### Work to be completed:
Could you print out every entry, character for character?

### Dataset records:
===============
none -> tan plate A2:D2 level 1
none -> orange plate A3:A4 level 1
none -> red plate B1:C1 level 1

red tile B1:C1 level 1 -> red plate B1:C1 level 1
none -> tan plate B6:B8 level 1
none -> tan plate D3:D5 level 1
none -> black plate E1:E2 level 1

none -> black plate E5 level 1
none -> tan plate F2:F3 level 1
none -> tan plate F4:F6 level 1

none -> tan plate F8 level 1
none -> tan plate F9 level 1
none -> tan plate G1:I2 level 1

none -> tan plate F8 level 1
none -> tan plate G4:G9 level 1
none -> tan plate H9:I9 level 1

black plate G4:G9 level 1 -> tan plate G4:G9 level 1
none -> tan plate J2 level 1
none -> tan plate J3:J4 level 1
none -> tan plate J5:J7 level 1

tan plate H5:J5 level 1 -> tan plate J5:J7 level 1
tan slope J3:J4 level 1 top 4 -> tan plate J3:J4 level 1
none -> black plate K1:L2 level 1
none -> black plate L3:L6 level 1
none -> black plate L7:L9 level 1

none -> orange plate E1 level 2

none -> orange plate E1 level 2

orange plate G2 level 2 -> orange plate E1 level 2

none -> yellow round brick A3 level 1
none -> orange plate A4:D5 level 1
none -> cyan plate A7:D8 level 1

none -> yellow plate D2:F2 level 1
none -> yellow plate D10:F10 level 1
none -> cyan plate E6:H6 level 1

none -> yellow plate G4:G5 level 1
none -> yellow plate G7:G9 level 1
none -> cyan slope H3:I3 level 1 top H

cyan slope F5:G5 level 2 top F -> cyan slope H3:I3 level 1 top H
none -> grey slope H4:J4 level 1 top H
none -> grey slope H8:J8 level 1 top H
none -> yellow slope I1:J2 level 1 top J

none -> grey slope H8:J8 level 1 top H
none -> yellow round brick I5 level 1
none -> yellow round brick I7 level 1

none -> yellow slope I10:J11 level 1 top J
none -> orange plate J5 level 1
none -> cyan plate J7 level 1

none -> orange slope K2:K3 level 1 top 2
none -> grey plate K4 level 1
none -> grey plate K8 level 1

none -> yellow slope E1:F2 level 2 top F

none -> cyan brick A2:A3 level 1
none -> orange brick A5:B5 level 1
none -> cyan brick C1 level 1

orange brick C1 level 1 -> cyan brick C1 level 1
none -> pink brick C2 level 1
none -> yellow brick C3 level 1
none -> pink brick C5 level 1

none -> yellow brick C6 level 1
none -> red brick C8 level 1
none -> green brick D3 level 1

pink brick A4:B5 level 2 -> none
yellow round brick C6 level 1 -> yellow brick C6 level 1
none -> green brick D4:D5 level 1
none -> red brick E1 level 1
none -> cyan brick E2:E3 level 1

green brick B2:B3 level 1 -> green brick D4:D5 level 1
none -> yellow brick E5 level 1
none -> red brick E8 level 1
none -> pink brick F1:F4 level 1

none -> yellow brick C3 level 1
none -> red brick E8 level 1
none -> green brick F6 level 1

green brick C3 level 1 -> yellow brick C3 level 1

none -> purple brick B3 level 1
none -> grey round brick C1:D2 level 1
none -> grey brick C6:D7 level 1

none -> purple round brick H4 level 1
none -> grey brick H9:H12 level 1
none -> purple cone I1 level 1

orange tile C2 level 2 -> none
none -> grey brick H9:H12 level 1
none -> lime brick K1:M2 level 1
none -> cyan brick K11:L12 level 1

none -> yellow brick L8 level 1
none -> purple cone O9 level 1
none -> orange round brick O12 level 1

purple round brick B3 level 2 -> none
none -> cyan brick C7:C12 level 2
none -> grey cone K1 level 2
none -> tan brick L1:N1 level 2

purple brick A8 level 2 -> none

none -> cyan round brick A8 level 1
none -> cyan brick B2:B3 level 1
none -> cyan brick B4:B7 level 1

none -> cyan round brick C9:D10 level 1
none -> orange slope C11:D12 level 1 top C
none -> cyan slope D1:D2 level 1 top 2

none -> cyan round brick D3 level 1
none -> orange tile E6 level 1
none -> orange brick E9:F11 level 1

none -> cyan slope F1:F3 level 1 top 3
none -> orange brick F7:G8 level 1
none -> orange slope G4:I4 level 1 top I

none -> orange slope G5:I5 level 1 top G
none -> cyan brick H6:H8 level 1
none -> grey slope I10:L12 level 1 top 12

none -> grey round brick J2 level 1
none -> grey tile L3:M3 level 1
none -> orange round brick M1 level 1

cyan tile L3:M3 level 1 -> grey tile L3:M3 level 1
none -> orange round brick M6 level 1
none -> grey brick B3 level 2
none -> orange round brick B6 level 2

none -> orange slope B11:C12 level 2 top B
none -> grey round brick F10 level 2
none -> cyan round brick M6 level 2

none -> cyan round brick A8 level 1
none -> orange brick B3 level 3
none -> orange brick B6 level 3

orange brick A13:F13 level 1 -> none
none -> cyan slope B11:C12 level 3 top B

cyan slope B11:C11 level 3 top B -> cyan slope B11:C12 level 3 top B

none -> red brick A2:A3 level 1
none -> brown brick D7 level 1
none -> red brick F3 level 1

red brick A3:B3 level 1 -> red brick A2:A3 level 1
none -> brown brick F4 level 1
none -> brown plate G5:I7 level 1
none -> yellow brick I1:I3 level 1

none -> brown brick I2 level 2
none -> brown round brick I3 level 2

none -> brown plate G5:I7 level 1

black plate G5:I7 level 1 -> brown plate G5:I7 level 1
===============
### Answer space:
none -> tan plate A2:D2 level 1
none -> orange plate A3:A4 level 1
none -> red plate B1:C1 level 1

red tile B1:C1 level 1 -> red plate B1:C1 level 1
none -> tan plate B6:B8 level 1
none -> tan plate D3:D5 level 1
none -> black plate E1:E2 level 1

none -> black plate E5 level 1
none -> tan plate F2:F3 level 1
none -> tan plate F4:F6 level 1

none -> tan plate F8 level 1
none -> tan plate F9 level 1
none -> tan plate G1:I2 level 1

none -> tan plate F8 level 1
none -> tan plate G4:G9 level 1
none -> tan plate H9:I9 level 1

black plate G4:G9 level 1 -> tan plate G4:G9 level 1
none -> tan plate J2 level 1
none -> tan plate J3:J4 level 1
none -> tan plate J5:J7 level 1

tan plate H5:J5 level 1 -> tan plate J5:J7 level 1
tan slope J3:J4 level 1 top 4 -> tan plate J3:J4 level 1
none -> black plate K1:L2 level 1
none -> black plate L3:L6 level 1
none -> black plate L7:L9 level 1

none -> orange plate E1 level 2

none -> orange plate E1 level 2

orange plate G2 level 2 -> orange plate E1 level 2

none -> yellow round brick A3 level 1
none -> orange plate A4:D5 level 1
none -> cyan plate A7:D8 level 1

none -> yellow plate D2:F2 level 1
none -> yellow plate D10:F10 level 1
none -> cyan plate E6:H6 level 1

none -> yellow plate G4:G5 level 1
none -> yellow plate G7:G9 level 1
none -> cyan slope H3:I3 level 1 top H

cyan slope F5:G5 level 2 top F -> cyan slope H3:I3 level 1 top H
none -> grey slope H4:J4 level 1 top H
none -> grey slope H8:J8 level 1 top H
none -> yellow slope I1:J2 level 1 top J

none -> grey slope H8:J8 level 1 top H
none -> yellow round brick I5 level 1
none -> yellow round brick I7 level 1

none -> yellow slope I10:J11 level 1 top J
none -> orange plate J5 level 1
none -> cyan plate J7 level 1

none -> orange slope K2:K3 level 1 top 2
none -> grey plate K4 level 1
none -> grey plate K8 level 1

none -> yellow slope E1:F2 level 2 top F

none -> cyan brick A2:A3 level 1
none -> orange brick A5:B5 level 1
none -> cyan brick C1 level 1

orange brick C1 level 1 -> cyan brick C1 level 1
none -> pink brick C2 level 1
none -> yellow brick C3 level 1
none -> pink brick C5 level 1

none -> yellow brick C6 level 1
none -> red brick C8 level 1
none -> green brick D3 level 1

pink brick A4:B5 level 2 -> none
yellow round brick C6 level 1 -> yellow brick C6 level 1
none -> green brick D4:D5 level 1
none -> red brick E1 level 1
none -> cyan brick E2:E3 level 1

green brick B2:B3 level 1 -> green brick D4:D5 level 1
none -> yellow brick E5 level 1
none -> red brick E8 level 1
none -> pink brick F1:F4 level 1

none -> yellow brick C3 level 1
none -> red brick E8 level 1
none -> green brick F6 level 1

green brick C3 level 1 -> yellow brick C3 level 1

none -> purple brick B3 level 1
none -> grey round brick C1:D2 level 1
none -> grey brick C6:D7 level 1

none -> purple round brick H4 level 1
none -> grey brick H9:H12 level 1
none -> purple cone I1 level 1

orange tile C2 level 2 -> none
none -> grey brick H9:H12 level 1
none -> lime brick K1:M2 level 1
none -> cyan brick K11:L12 level 1

none -> yellow brick L8 level 1
none -> purple cone O9 level 1
none -> orange round brick O12 level 1

purple round brick B3 level 2 -> none
none -> cyan brick C7:C12 level 2
none -> grey cone K1 level 2
none -> tan brick L1:N1 level 2

purple brick A8 level 2 -> none

none -> cyan round brick A8 level 1
none -> cyan brick B2:B3 level 1
none -> cyan brick B4:B7 level 1

none -> cyan round brick C9:D10 level 1
none -> orange slope C11:D12 level 1 top C
none -> cyan slope D1:D2 level 1 top 2

none -> cyan round brick D3 level 1
none -> orange tile E6 level 1
none -> orange brick E9:F11 level 1

none -> cyan slope F1:F3 level 1 top 3
none -> orange brick F7:G8 level 1
none -> orange slope G4:I4 level 1 top I

none -> orange slope G5:I5 level 1 top G
none -> cyan brick H6:H8 level 1
none -> grey slope I10:L12 level 1 top 12

none -> grey round brick J2 level 1
none -> grey tile L3:M3 level 1
none -> orange round brick M1 level 1

cyan tile L3:M3 level 1 -> grey tile L3:M3 level 1
none -> orange round brick M6 level 1
none -> grey brick B3 level 2
none -> orange round brick B6 level 2

none -> orange slope B11:C12 level 2 top B
none -> grey round brick F10 level 2
none -> cyan round brick M6 level 2

none -> cyan round brick A8 level 1
none -> orange brick B3 level 3
none -> orange brick B6 level 3

orange brick A13:F13 level 1 -> none
none -> cyan slope B11:C12 level 3 top B

cyan slope B11:C11 level 3 top B -> cyan slope B11:C12 level 3 top B

none -> red brick A2:A3 level 1
none -> brown brick D7 level 1
none -> red brick F3 level 1

red brick A3:B3 level 1 -> red brick A2:A3 level 1
none -> brown brick F4 level 1
none -> brown plate G5:I7 level 1
none -> yellow brick I1:I3 level 1

none -> brown brick I2 level 2
none -> brown round brick I3 level 2

none -> brown plate G5:I7 level 1

black plate G5:I7 level 1 -> brown plate G5:I7 level 1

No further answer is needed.